== Segment start ==

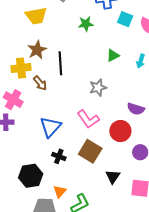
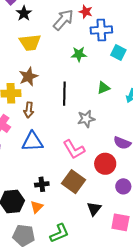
black line: (60, 63) -> (64, 94), moved
brown arrow: (40, 83) -> (29, 110), turned 42
blue triangle: (51, 127) -> (33, 142), moved, turned 40
black cross: (59, 156) -> (42, 184), turned -32
orange triangle: (60, 192) -> (37, 207), moved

== Segment end ==

§ WHAT IS BEING ASKED:
Leave out the pictures and output every record above precisely as given.

§ ANSWER TO THIS TASK:
black line: (60, 63) -> (64, 94), moved
brown arrow: (40, 83) -> (29, 110), turned 42
blue triangle: (51, 127) -> (33, 142), moved, turned 40
black cross: (59, 156) -> (42, 184), turned -32
orange triangle: (60, 192) -> (37, 207), moved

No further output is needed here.